Report the number of lines in the material below that contain "cross", without any other words.

---------- Supplied information

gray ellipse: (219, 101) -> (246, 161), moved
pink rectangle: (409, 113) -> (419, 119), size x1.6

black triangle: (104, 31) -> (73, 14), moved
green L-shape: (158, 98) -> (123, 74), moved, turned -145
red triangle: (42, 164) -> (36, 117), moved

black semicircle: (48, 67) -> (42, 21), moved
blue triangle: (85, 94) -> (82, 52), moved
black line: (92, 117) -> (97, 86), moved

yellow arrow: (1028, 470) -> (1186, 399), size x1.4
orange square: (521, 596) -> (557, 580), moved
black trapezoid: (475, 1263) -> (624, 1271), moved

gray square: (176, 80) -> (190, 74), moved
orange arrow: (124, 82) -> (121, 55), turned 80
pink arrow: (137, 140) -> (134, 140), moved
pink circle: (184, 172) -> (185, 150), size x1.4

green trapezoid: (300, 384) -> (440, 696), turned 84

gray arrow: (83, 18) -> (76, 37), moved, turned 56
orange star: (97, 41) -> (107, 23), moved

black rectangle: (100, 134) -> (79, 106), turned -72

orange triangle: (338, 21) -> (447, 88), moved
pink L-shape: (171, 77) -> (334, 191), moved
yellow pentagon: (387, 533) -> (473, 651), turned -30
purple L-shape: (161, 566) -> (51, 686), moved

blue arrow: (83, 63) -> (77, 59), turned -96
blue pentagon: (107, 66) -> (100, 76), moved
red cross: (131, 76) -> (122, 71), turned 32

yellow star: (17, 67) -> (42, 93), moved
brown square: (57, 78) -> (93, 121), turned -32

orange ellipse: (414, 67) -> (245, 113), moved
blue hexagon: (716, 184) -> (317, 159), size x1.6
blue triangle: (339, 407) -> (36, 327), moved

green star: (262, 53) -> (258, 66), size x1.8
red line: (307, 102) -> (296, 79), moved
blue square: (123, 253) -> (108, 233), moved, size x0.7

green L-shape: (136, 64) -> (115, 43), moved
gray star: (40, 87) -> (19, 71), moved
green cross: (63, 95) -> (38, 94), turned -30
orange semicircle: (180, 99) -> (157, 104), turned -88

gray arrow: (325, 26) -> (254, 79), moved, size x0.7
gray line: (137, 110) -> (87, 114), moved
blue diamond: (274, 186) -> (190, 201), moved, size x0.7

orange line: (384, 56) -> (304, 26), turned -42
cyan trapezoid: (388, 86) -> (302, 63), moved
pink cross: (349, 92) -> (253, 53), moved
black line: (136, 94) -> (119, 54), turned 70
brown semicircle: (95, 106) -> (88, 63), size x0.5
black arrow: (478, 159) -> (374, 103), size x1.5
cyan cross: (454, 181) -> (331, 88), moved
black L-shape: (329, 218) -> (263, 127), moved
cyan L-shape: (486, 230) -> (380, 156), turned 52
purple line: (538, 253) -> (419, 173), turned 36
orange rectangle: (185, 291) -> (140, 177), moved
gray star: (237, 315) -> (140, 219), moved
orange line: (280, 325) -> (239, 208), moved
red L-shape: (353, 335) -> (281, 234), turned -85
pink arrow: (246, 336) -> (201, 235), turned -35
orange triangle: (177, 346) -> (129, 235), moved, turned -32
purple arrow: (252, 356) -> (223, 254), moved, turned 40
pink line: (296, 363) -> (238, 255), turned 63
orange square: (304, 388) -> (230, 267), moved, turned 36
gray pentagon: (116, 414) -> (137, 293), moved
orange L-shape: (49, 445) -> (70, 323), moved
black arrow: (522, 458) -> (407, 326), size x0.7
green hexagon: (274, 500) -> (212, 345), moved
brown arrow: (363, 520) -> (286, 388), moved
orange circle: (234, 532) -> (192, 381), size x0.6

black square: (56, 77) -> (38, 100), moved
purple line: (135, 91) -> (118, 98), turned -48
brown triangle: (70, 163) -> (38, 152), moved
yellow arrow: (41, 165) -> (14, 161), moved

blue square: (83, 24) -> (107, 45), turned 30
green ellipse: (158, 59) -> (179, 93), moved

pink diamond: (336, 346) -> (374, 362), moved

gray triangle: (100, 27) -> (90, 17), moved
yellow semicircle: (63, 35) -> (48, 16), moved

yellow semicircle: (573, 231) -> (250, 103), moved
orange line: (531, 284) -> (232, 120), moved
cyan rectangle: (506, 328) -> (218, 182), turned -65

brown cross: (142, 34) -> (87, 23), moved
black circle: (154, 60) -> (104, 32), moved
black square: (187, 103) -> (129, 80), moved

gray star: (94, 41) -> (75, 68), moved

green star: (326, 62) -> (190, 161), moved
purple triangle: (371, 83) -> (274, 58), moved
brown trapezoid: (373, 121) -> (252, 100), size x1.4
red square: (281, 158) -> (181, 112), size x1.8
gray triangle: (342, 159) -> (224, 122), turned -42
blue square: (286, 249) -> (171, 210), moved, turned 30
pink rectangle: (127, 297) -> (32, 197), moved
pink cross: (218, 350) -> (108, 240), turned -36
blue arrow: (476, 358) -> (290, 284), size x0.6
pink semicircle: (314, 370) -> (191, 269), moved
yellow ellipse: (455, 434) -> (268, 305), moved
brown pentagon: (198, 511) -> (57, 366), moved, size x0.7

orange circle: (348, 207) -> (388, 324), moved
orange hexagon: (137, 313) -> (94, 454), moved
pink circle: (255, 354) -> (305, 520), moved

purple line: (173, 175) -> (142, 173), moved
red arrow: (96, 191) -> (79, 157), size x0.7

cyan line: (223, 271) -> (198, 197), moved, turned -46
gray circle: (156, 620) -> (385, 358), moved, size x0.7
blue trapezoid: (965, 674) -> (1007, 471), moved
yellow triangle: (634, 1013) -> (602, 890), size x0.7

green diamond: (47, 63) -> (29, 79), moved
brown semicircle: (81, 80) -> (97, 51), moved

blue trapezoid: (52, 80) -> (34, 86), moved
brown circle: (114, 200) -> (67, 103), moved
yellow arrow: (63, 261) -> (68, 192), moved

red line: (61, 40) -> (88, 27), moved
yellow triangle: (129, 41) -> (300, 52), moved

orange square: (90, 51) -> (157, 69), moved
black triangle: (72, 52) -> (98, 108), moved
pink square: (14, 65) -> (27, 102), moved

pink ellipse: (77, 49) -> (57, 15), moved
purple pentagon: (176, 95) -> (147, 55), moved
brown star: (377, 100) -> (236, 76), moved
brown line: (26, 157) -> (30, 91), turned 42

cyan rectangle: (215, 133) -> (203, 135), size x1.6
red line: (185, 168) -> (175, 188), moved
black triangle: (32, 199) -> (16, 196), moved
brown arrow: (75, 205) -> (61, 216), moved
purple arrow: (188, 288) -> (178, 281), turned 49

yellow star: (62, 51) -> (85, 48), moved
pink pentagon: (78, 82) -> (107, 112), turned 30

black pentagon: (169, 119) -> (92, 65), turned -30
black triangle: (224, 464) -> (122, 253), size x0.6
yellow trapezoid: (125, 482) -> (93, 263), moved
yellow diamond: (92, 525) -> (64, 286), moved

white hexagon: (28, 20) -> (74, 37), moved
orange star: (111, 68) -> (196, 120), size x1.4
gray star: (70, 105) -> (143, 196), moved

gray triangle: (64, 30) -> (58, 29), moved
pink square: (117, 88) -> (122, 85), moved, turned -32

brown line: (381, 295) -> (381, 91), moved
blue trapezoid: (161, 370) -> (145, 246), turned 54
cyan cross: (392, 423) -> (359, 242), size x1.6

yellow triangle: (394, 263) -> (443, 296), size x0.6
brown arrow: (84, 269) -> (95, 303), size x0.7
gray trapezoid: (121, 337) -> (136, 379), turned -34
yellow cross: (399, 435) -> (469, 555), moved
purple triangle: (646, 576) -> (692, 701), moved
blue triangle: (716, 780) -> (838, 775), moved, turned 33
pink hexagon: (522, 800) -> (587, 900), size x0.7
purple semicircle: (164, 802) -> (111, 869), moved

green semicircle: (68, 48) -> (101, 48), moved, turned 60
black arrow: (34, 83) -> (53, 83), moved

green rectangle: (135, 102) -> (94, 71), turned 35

--------------------

- _The completed task_:
8